### ASSIGNED TASK
Reproduce the records below verbatim, line for line, from start to finish. Leave out the pictures.

### SUPPLIED MATERIAL
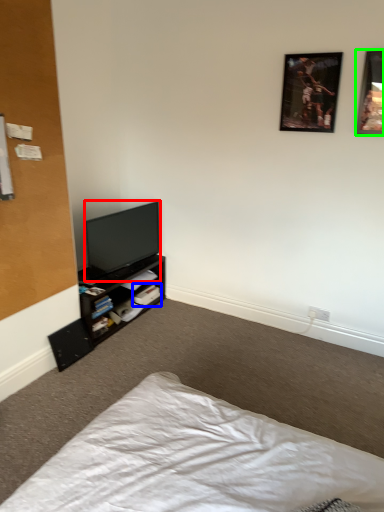
Question: Considering the real-world distances, which object is farthest from television (highlighted by a red box)? book (highlighted by a blue box) or picture frame (highlighted by a green box)?

Choices:
 (A) book
 (B) picture frame

Answer: (B)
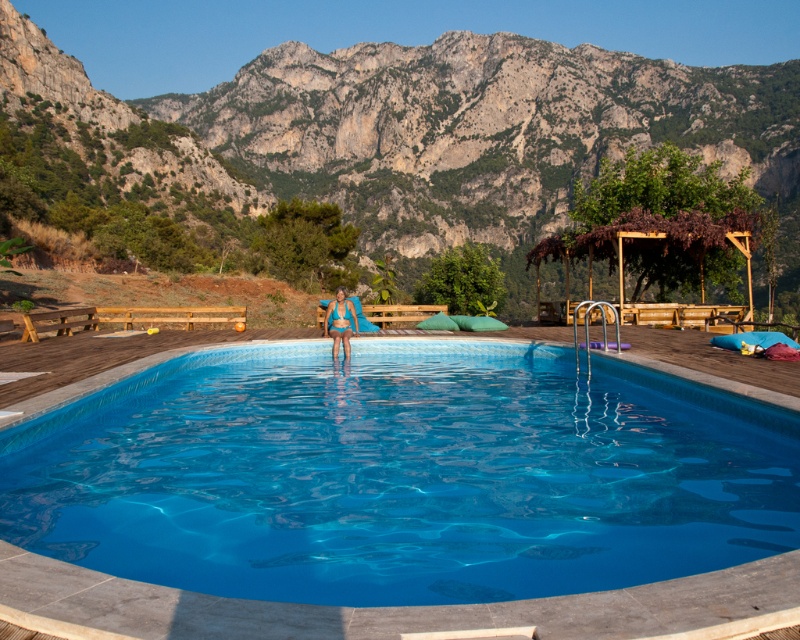
Question: Is rugged stone mountain at upper center thinner than blue fabric at center?

Choices:
 (A) no
 (B) yes

Answer: (A)

Question: Is blue tile swimming pool at center above blue fabric at center?

Choices:
 (A) yes
 (B) no

Answer: (B)

Question: Among these objects, which one is farthest from the camera?

Choices:
 (A) blue tile swimming pool at center
 (B) blue fabric at center

Answer: (B)

Question: Is rugged stone mountain at upper center to the right of blue fabric at center from the viewer's perspective?

Choices:
 (A) no
 (B) yes

Answer: (A)

Question: Among these points, which one is farthest from the camera?

Choices:
 (A) (348, 321)
 (B) (504, 592)

Answer: (A)

Question: Estimate the real-world distances between objects in this image. Which object is closer to the rugged stone mountain at upper center?

Choices:
 (A) blue tile swimming pool at center
 (B) blue fabric at center

Answer: (A)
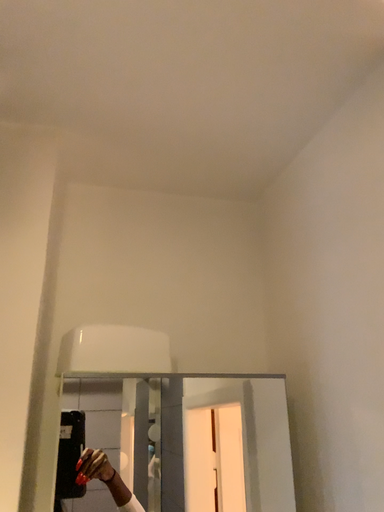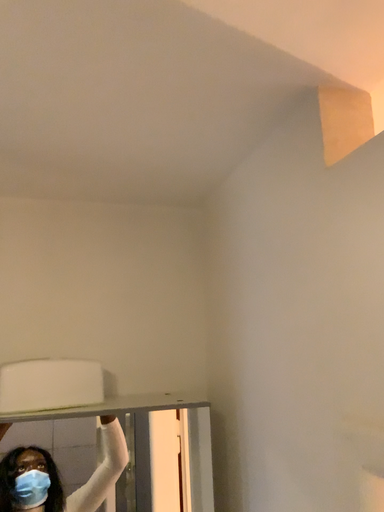
Question: Which way did the camera rotate in the video?

Choices:
 (A) rotated upward
 (B) rotated downward

Answer: (B)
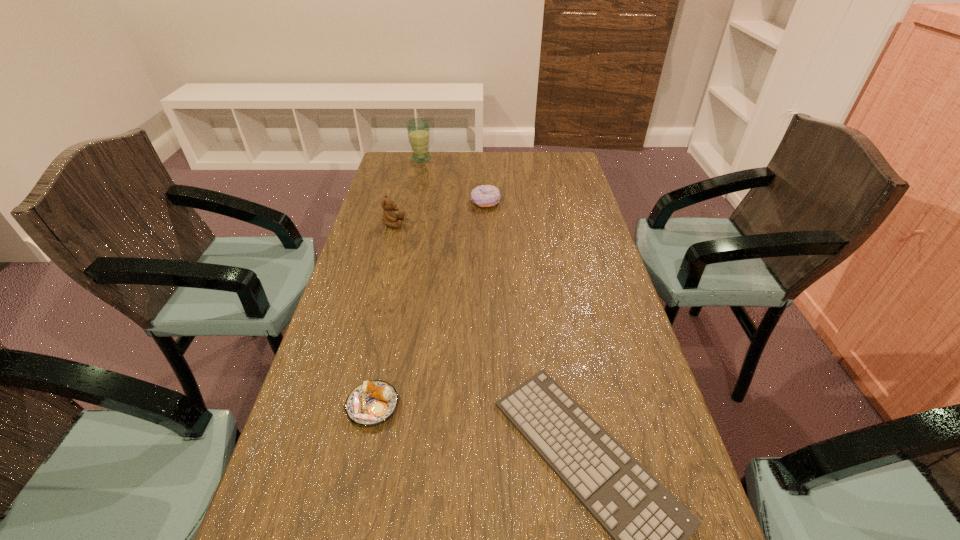
Image resolution: width=960 pixels, height=540 pixels. What are the coordinates of `vacant area between the tallest object and the fourth tallest object` in the screenshot? It's located at (397, 282).

This screenshot has height=540, width=960. Find the location of `free space between the second tallest object and the doughnut`. free space between the second tallest object and the doughnut is located at coordinates (440, 213).

The height and width of the screenshot is (540, 960). I want to click on free space between the teddy bear and the farthest object, so point(407,191).

I want to click on free space between the fourth tallest object and the farthest object, so tap(397, 282).

Find the location of a particular element. empty space between the fourth tallest object and the third nearest object is located at coordinates (383, 314).

The height and width of the screenshot is (540, 960). In order to click on free space between the second tallest object and the farthest object in this screenshot , I will do `click(407, 191)`.

You are a GUI agent. You are given a task and a screenshot of the screen. Output one action in this format:
    pyautogui.click(x=<x>, y=<y>)
    Task: Click on the free space between the fourth nearest object and the tallest object
    The height and width of the screenshot is (540, 960).
    Given the screenshot: What is the action you would take?
    pyautogui.click(x=453, y=180)

Find the location of `free space between the third shortest object and the third nearest object`. free space between the third shortest object and the third nearest object is located at coordinates (440, 213).

Identify the location of free space that is in between the second shortest object and the doughnut. The height and width of the screenshot is (540, 960). (429, 304).

Choose which object is the third nearest neighbor to the second farthest object. Please provide its 2D coordinates. Your answer should be formatted as a tuple, i.e. [(x, y)], where the tuple contains the x and y coordinates of a point satisfying the conditions above.

[(650, 527)]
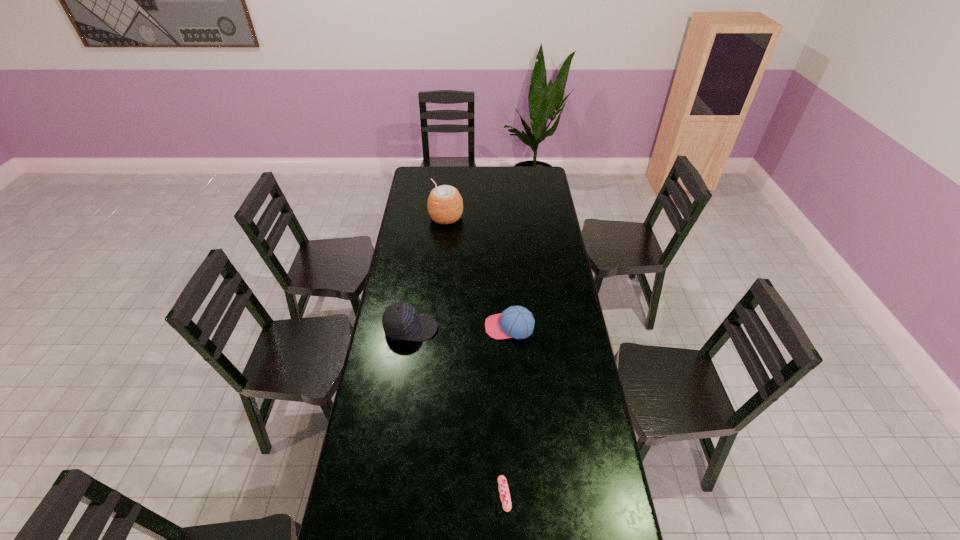
Find the location of a particular element. This screenshot has width=960, height=540. object that stands as the closest to the nearest object is located at coordinates (517, 322).

Find the location of a particular element. object that stands as the closest to the taller baseball cap is located at coordinates (517, 322).

Identify the location of vacant region that satisfies the following two spatial constraints: 1. on the back side of the shortest object; 2. at the front of the taller baseball cap where the brim is located. This screenshot has width=960, height=540. click(498, 329).

The height and width of the screenshot is (540, 960). I want to click on blank space that satisfies the following two spatial constraints: 1. at the front of the shortest object where the brim is located; 2. on the right side of the taller baseball cap, so click(387, 494).

Where is `blank area in the image that satisfies the following two spatial constraints: 1. on the front side of the shortest object; 2. on the left side of the coconut`? Image resolution: width=960 pixels, height=540 pixels. blank area in the image that satisfies the following two spatial constraints: 1. on the front side of the shortest object; 2. on the left side of the coconut is located at coordinates (420, 494).

You are a GUI agent. You are given a task and a screenshot of the screen. Output one action in this format:
    pyautogui.click(x=<x>, y=<y>)
    Task: Click on the vacant point that satisfies the following two spatial constraints: 1. on the front-facing side of the shorter baseball cap; 2. on the front side of the shortest object
    This screenshot has width=960, height=540.
    Given the screenshot: What is the action you would take?
    pyautogui.click(x=520, y=494)

At what (x,y) coordinates should I click in order to perform the action: click on vacant space that satisfies the following two spatial constraints: 1. at the front of the left baseball cap where the brim is located; 2. on the right side of the eclair. Please return your answer as a coordinate pair (x, y). This screenshot has width=960, height=540. Looking at the image, I should click on (387, 494).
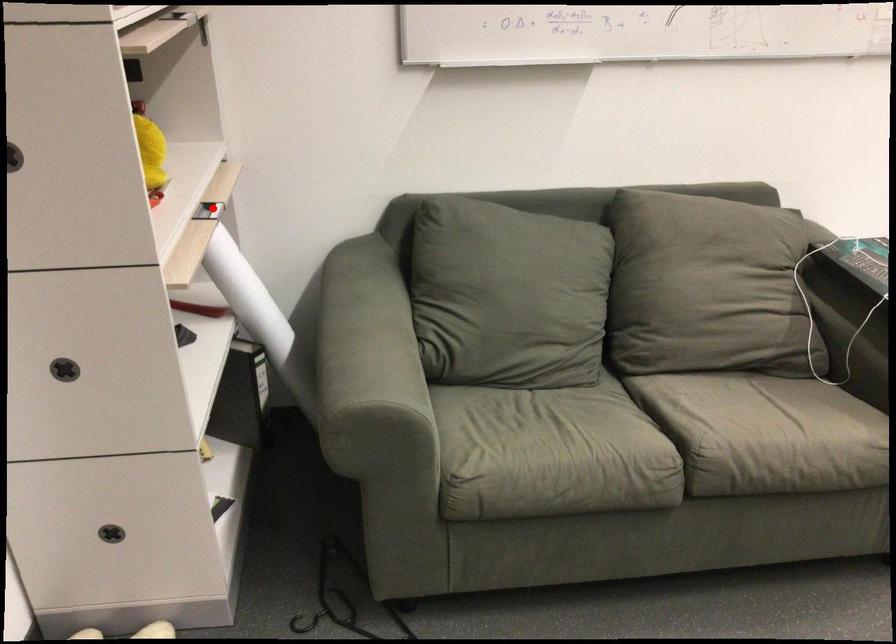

### TASK RESPONSE
Question: Considering the real-world distances, which object is farthest from television (highlighted by a red box)? book (highlighted by a blue box) or picture frame (highlighted by a green box)?

Choices:
 (A) book
 (B) picture frame

Answer: (B)
Question: Is rugged stone mountain at upper center thinner than blue fabric at center?

Choices:
 (A) no
 (B) yes

Answer: (A)

Question: Is blue tile swimming pool at center above blue fabric at center?

Choices:
 (A) yes
 (B) no

Answer: (B)

Question: Among these objects, which one is farthest from the camera?

Choices:
 (A) blue tile swimming pool at center
 (B) blue fabric at center

Answer: (B)

Question: Is rugged stone mountain at upper center to the right of blue fabric at center from the viewer's perspective?

Choices:
 (A) no
 (B) yes

Answer: (A)

Question: Among these points, which one is farthest from the camera?

Choices:
 (A) (348, 321)
 (B) (504, 592)

Answer: (A)

Question: Estimate the real-world distances between objects in this image. Which object is closer to the rugged stone mountain at upper center?

Choices:
 (A) blue tile swimming pool at center
 (B) blue fabric at center

Answer: (A)
Question: Which way did the camera rotate in the video?

Choices:
 (A) rotated upward
 (B) rotated downward

Answer: (B)
Image resolution: width=960 pixels, height=540 pixels. What are the coordinates of `vacant area between the tallest object and the fourth tallest object` in the screenshot? It's located at (397, 282).

This screenshot has height=540, width=960. Find the location of `free space between the second tallest object and the doughnut`. free space between the second tallest object and the doughnut is located at coordinates (440, 213).

The height and width of the screenshot is (540, 960). I want to click on free space between the teddy bear and the farthest object, so point(407,191).

I want to click on free space between the fourth tallest object and the farthest object, so tap(397, 282).

Find the location of a particular element. empty space between the fourth tallest object and the third nearest object is located at coordinates (383, 314).

The height and width of the screenshot is (540, 960). In order to click on free space between the second tallest object and the farthest object in this screenshot , I will do `click(407, 191)`.

You are a GUI agent. You are given a task and a screenshot of the screen. Output one action in this format:
    pyautogui.click(x=<x>, y=<y>)
    Task: Click on the free space between the fourth nearest object and the tallest object
    The height and width of the screenshot is (540, 960).
    Given the screenshot: What is the action you would take?
    pyautogui.click(x=453, y=180)

Find the location of `free space between the third shortest object and the third nearest object`. free space between the third shortest object and the third nearest object is located at coordinates (440, 213).

Identify the location of free space that is in between the second shortest object and the doughnut. The height and width of the screenshot is (540, 960). (429, 304).

Choose which object is the third nearest neighbor to the second farthest object. Please provide its 2D coordinates. Your answer should be formatted as a tuple, i.e. [(x, y)], where the tuple contains the x and y coordinates of a point satisfying the conditions above.

[(650, 527)]
Find the location of a particular element. This screenshot has width=960, height=540. object that stands as the closest to the nearest object is located at coordinates (517, 322).

Find the location of a particular element. object that stands as the closest to the taller baseball cap is located at coordinates (517, 322).

Identify the location of vacant region that satisfies the following two spatial constraints: 1. on the back side of the shortest object; 2. at the front of the taller baseball cap where the brim is located. This screenshot has width=960, height=540. click(498, 329).

The height and width of the screenshot is (540, 960). I want to click on blank space that satisfies the following two spatial constraints: 1. at the front of the shortest object where the brim is located; 2. on the right side of the taller baseball cap, so click(387, 494).

Where is `blank area in the image that satisfies the following two spatial constraints: 1. on the front side of the shortest object; 2. on the left side of the coconut`? Image resolution: width=960 pixels, height=540 pixels. blank area in the image that satisfies the following two spatial constraints: 1. on the front side of the shortest object; 2. on the left side of the coconut is located at coordinates (420, 494).

You are a GUI agent. You are given a task and a screenshot of the screen. Output one action in this format:
    pyautogui.click(x=<x>, y=<y>)
    Task: Click on the vacant point that satisfies the following two spatial constraints: 1. on the front-facing side of the shorter baseball cap; 2. on the front side of the shortest object
    This screenshot has width=960, height=540.
    Given the screenshot: What is the action you would take?
    pyautogui.click(x=520, y=494)

At what (x,y) coordinates should I click in order to perform the action: click on vacant space that satisfies the following two spatial constraints: 1. at the front of the left baseball cap where the brim is located; 2. on the right side of the eclair. Please return your answer as a coordinate pair (x, y). This screenshot has width=960, height=540. Looking at the image, I should click on (387, 494).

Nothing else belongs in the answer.